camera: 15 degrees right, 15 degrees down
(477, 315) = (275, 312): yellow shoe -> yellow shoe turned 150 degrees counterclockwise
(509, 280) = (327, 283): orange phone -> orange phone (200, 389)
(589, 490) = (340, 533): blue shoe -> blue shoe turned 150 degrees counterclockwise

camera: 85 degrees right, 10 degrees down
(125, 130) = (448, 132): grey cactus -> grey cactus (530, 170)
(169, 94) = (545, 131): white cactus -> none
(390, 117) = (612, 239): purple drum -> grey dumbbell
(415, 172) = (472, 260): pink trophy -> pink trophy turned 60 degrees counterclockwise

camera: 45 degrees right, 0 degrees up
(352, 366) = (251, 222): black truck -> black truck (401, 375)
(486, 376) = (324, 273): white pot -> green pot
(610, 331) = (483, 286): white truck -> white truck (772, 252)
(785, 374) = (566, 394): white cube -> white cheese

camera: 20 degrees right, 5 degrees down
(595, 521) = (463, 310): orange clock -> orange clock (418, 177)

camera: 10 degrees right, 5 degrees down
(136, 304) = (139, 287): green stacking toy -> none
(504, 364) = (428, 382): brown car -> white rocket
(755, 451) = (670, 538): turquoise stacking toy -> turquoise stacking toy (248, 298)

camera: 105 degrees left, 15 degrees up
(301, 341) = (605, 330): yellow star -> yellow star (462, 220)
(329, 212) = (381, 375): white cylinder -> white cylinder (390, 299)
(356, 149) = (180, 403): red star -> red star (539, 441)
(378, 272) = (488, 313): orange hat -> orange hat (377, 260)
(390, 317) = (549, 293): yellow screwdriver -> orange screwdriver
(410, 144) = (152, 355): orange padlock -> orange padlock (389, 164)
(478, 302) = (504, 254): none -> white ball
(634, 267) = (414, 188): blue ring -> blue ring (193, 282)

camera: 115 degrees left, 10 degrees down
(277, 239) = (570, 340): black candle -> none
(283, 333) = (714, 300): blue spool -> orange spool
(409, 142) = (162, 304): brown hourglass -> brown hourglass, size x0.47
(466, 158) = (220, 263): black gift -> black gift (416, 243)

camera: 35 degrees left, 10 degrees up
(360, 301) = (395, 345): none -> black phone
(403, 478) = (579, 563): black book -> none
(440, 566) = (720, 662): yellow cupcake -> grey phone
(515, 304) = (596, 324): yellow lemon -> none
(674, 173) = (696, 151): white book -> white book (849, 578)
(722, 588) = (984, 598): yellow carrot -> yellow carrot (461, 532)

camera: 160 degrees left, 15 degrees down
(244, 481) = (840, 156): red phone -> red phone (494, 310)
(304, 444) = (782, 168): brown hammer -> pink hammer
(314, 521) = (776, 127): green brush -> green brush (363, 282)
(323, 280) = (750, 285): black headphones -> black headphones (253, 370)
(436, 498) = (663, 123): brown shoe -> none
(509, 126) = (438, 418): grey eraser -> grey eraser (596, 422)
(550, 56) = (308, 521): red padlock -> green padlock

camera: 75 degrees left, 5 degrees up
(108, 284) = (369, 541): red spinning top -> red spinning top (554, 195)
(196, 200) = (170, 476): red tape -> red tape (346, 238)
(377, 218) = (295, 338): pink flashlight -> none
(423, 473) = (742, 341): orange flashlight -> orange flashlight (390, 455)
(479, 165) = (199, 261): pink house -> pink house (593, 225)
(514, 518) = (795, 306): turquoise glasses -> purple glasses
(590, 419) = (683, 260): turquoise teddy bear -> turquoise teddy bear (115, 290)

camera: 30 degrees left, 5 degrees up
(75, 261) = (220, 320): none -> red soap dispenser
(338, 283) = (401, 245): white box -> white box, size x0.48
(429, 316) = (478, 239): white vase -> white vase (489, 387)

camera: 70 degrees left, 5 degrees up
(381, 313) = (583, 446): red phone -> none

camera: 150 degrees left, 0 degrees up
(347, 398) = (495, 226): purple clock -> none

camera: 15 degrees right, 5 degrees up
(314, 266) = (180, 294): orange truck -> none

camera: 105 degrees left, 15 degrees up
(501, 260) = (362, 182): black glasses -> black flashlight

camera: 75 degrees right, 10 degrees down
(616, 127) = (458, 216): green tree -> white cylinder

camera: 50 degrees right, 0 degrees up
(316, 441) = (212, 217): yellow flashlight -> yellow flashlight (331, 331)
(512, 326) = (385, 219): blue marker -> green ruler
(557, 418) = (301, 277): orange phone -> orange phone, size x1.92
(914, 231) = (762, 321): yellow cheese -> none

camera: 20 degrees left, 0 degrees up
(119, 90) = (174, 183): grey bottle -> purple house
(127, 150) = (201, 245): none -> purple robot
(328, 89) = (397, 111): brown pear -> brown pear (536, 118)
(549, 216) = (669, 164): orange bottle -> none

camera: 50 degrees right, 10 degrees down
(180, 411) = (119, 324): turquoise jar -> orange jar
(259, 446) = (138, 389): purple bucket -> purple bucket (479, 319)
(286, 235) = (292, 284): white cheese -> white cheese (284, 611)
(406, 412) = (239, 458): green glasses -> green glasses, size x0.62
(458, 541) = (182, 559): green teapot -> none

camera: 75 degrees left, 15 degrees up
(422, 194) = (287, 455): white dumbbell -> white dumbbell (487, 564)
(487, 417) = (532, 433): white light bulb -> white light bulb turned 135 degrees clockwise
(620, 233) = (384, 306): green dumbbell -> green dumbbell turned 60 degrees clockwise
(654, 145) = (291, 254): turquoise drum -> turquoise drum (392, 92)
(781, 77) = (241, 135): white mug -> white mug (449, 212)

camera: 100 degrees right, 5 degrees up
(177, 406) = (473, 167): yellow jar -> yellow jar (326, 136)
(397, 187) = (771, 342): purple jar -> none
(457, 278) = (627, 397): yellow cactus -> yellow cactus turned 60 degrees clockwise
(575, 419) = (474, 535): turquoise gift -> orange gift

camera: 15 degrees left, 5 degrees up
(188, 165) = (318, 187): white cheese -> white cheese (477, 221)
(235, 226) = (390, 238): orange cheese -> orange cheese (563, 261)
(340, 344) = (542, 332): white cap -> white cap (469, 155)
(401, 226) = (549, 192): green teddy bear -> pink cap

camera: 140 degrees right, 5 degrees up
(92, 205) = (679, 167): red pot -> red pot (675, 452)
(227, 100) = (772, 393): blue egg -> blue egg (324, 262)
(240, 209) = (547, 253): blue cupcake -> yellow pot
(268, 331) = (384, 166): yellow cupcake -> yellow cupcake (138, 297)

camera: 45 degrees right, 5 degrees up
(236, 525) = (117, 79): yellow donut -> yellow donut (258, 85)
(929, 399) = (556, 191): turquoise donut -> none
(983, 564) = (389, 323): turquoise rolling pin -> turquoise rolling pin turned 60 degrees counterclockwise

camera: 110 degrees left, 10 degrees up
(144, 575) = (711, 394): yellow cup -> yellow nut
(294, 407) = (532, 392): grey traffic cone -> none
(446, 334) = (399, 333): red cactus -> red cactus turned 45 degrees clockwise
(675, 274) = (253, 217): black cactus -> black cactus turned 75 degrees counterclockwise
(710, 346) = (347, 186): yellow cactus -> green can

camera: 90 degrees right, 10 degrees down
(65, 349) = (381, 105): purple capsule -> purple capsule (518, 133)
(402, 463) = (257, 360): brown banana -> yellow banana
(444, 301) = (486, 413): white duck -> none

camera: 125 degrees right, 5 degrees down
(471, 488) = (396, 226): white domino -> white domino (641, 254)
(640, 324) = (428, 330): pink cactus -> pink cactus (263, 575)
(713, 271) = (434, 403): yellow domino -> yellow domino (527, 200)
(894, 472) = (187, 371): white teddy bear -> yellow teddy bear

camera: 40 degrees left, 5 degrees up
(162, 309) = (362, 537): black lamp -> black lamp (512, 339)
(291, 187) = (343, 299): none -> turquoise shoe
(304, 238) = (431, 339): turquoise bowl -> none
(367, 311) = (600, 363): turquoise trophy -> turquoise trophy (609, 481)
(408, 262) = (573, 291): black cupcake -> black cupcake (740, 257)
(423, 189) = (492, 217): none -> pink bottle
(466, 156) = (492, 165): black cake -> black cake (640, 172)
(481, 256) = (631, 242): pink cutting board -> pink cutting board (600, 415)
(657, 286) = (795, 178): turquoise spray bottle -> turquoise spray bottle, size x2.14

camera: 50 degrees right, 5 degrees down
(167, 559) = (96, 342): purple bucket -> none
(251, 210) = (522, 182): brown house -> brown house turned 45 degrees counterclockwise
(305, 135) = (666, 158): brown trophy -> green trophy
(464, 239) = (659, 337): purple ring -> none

▶ **Your assignment**: Reproduce exactly the section above that begins at the line containing "(316, 441) = (212, 217): yellow" and ends at the line containing "(401, 226) = (549, 192): green", leaving out all other lines.

▶ **Exercise answer**:
(316, 441) = (212, 217): yellow flashlight -> yellow flashlight (331, 331)
(512, 326) = (385, 219): blue marker -> green ruler
(557, 418) = (301, 277): orange phone -> orange phone, size x1.92
(914, 231) = (762, 321): yellow cheese -> none

camera: 20 degrees left, 0 degrees up
(119, 90) = (174, 183): grey bottle -> purple house
(127, 150) = (201, 245): none -> purple robot
(328, 89) = (397, 111): brown pear -> brown pear (536, 118)
(549, 216) = (669, 164): orange bottle -> none

camera: 50 degrees right, 10 degrees down
(180, 411) = (119, 324): turquoise jar -> orange jar
(259, 446) = (138, 389): purple bucket -> purple bucket (479, 319)
(286, 235) = (292, 284): white cheese -> white cheese (284, 611)
(406, 412) = (239, 458): green glasses -> green glasses, size x0.62
(458, 541) = (182, 559): green teapot -> none

camera: 75 degrees left, 15 degrees up
(422, 194) = (287, 455): white dumbbell -> white dumbbell (487, 564)
(487, 417) = (532, 433): white light bulb -> white light bulb turned 135 degrees clockwise
(620, 233) = (384, 306): green dumbbell -> green dumbbell turned 60 degrees clockwise
(654, 145) = (291, 254): turquoise drum -> turquoise drum (392, 92)
(781, 77) = (241, 135): white mug -> white mug (449, 212)

camera: 100 degrees right, 5 degrees up
(177, 406) = (473, 167): yellow jar -> yellow jar (326, 136)
(397, 187) = (771, 342): purple jar -> none
(457, 278) = (627, 397): yellow cactus -> yellow cactus turned 60 degrees clockwise
(575, 419) = (474, 535): turquoise gift -> orange gift

camera: 15 degrees left, 5 degrees up
(188, 165) = (318, 187): white cheese -> white cheese (477, 221)
(235, 226) = (390, 238): orange cheese -> orange cheese (563, 261)
(340, 344) = (542, 332): white cap -> white cap (469, 155)
(401, 226) = (549, 192): green teddy bear -> pink cap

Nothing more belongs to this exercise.